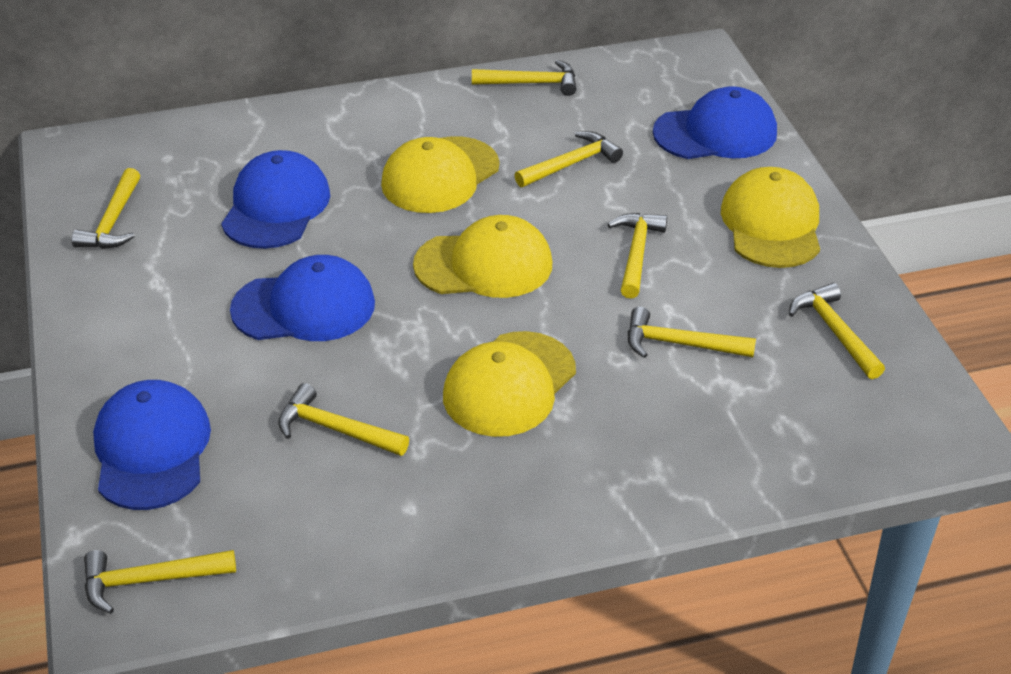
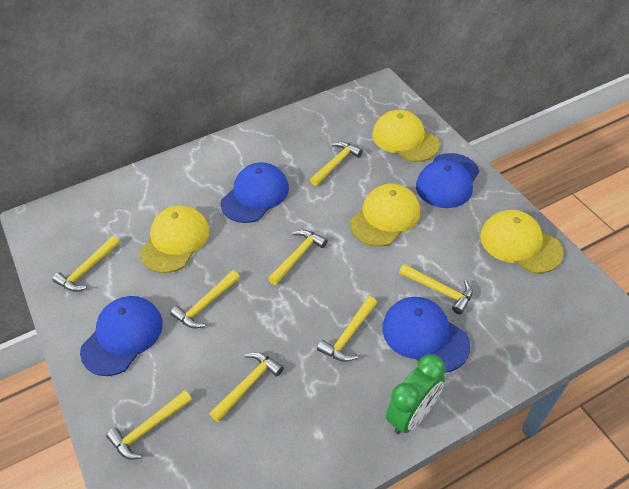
green clock: 0 -> 1

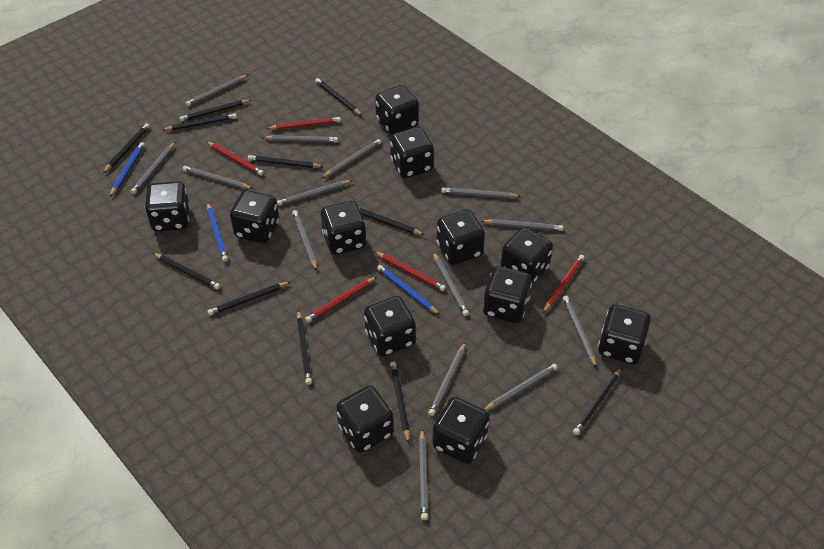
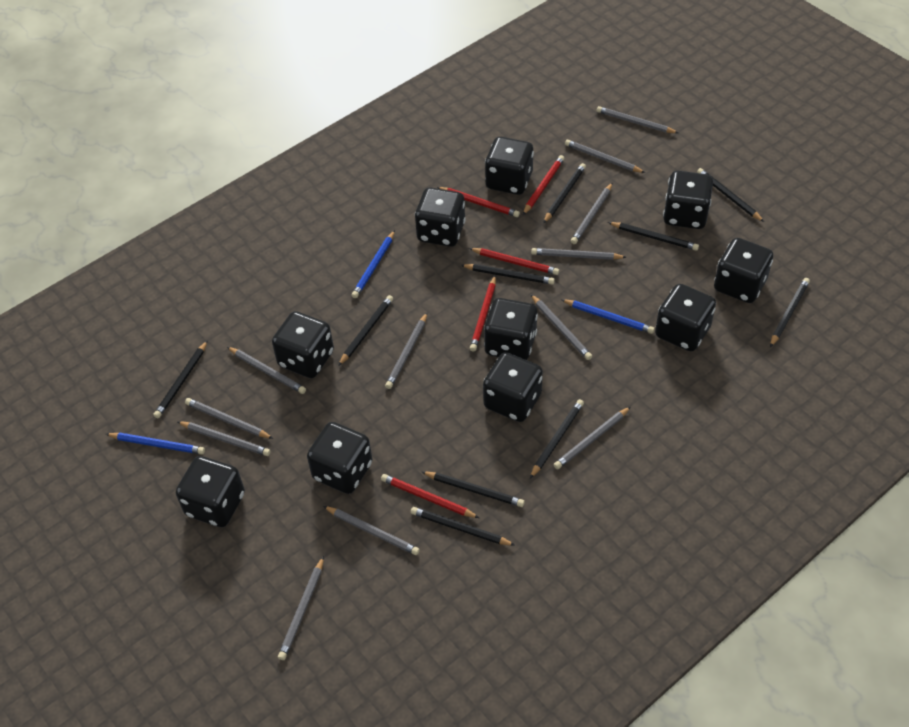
black dice: 12 -> 10
black pencil: 11 -> 10
grey pencil: 14 -> 12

AIM OF THE EXERCISE
Reproduce the data verbatim. Do not carry any picture into the copy.

ANSWER BOX
green clock: 0 -> 1

black dice: 12 -> 10
black pencil: 11 -> 10
grey pencil: 14 -> 12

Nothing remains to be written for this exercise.